§ **Image sets with object changes**

------------

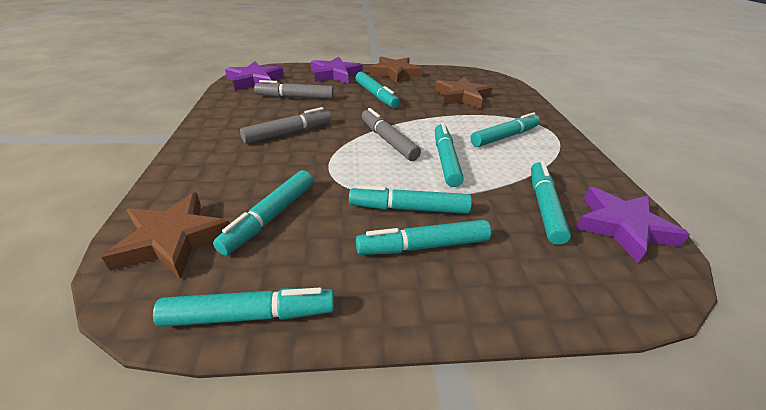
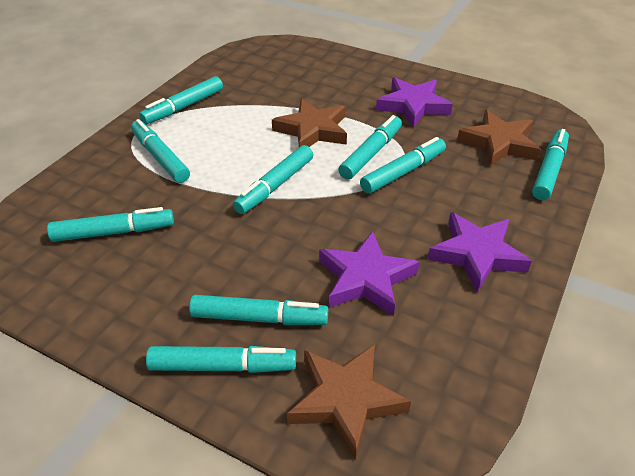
grey marker: 3 -> 0
turquoise marker: 8 -> 9

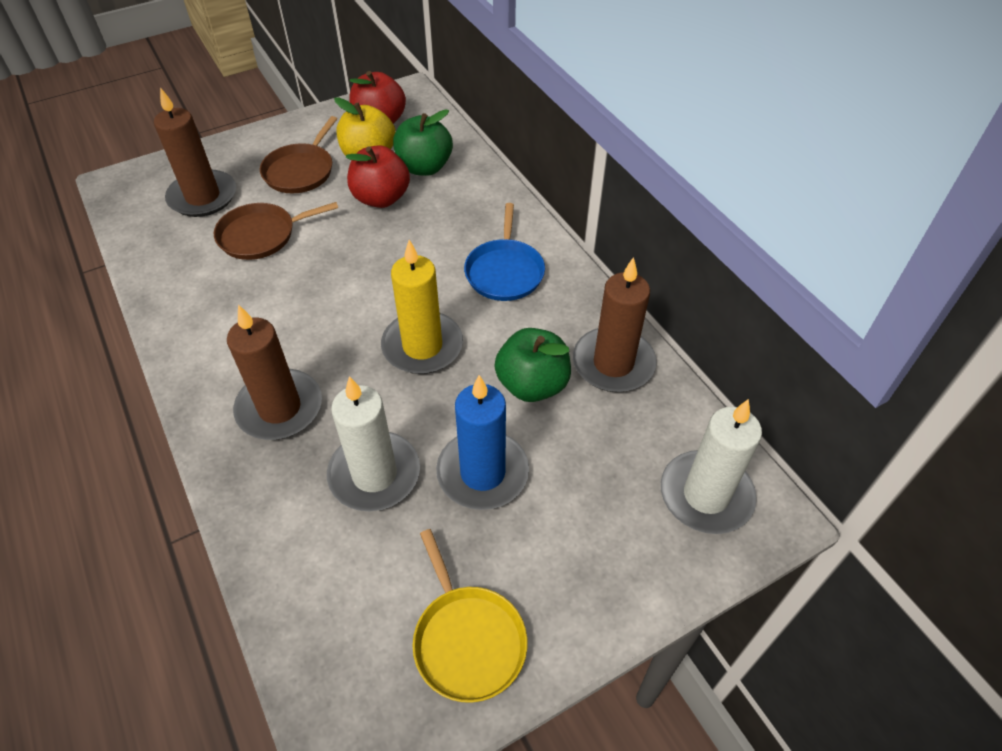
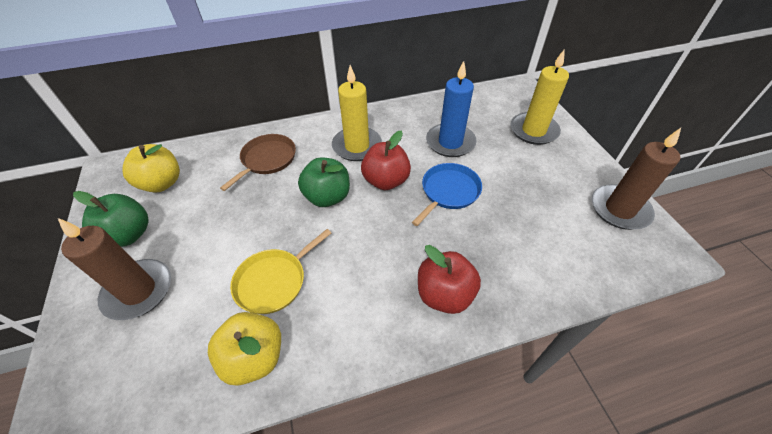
brown candle: 3 -> 2
brown pan: 2 -> 1
white candle: 2 -> 0
yellow apple: 1 -> 2
yellow candle: 1 -> 2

------------

Read through the entries above, and wherever a line holds the string "candle", copy it.

brown candle: 3 -> 2
white candle: 2 -> 0
yellow candle: 1 -> 2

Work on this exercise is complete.